**Exercise brief**
Please state the number of lines in the records below that contain the string "black", and nothing further.

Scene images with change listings
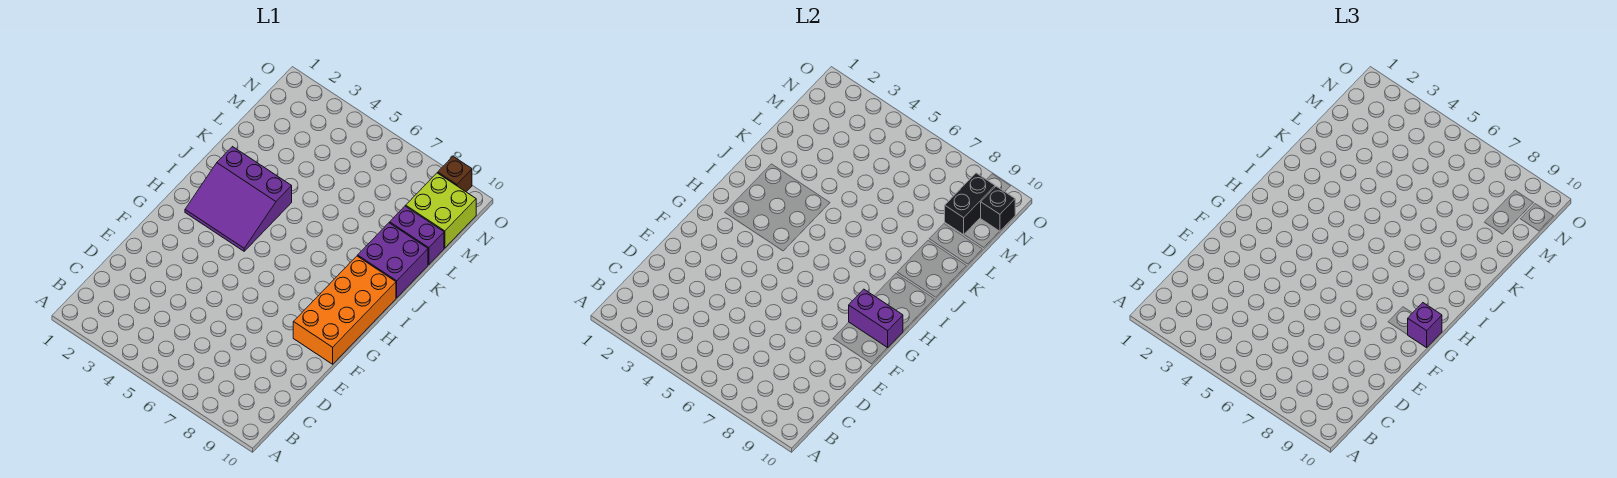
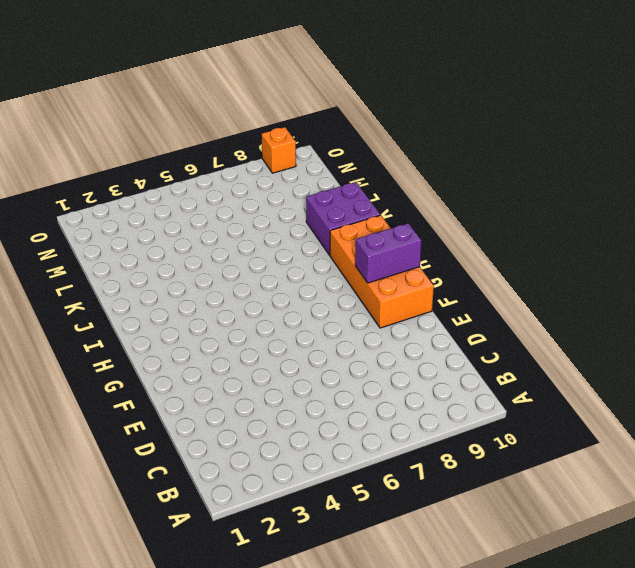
orange brick O9 level 1 -> brown brick O9 level 1
none -> purple slope H2:J4 level 1 top J
none -> purple brick L9:L10 level 1

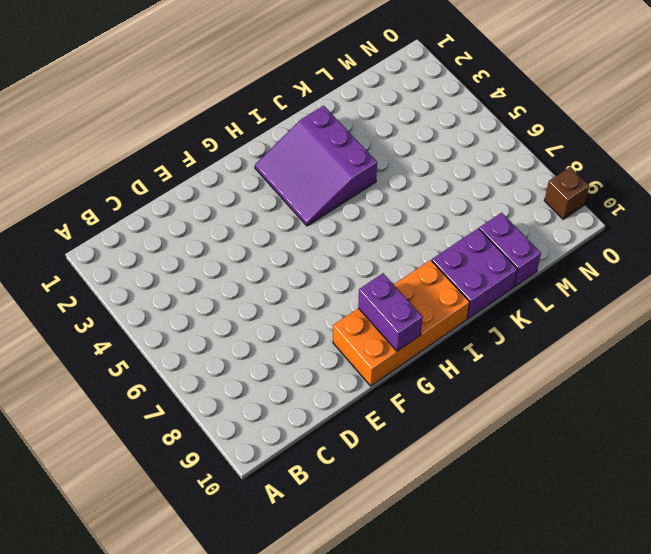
none -> lime brick M9:N10 level 1
none -> black brick M9:N9 level 2

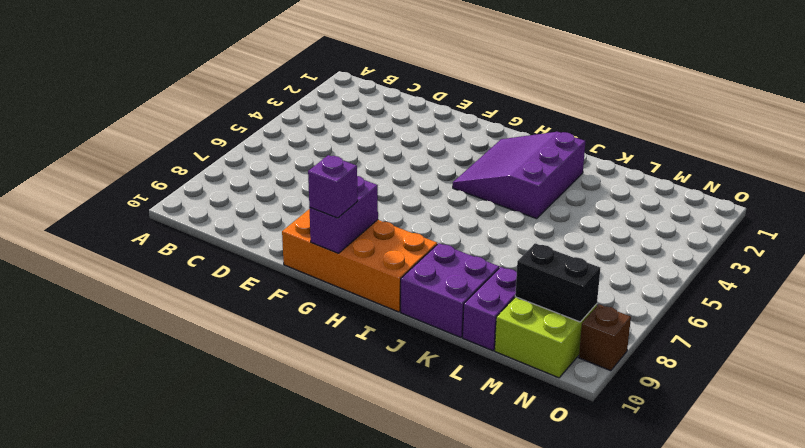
none -> black brick N10 level 2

**Solution to this problem**
2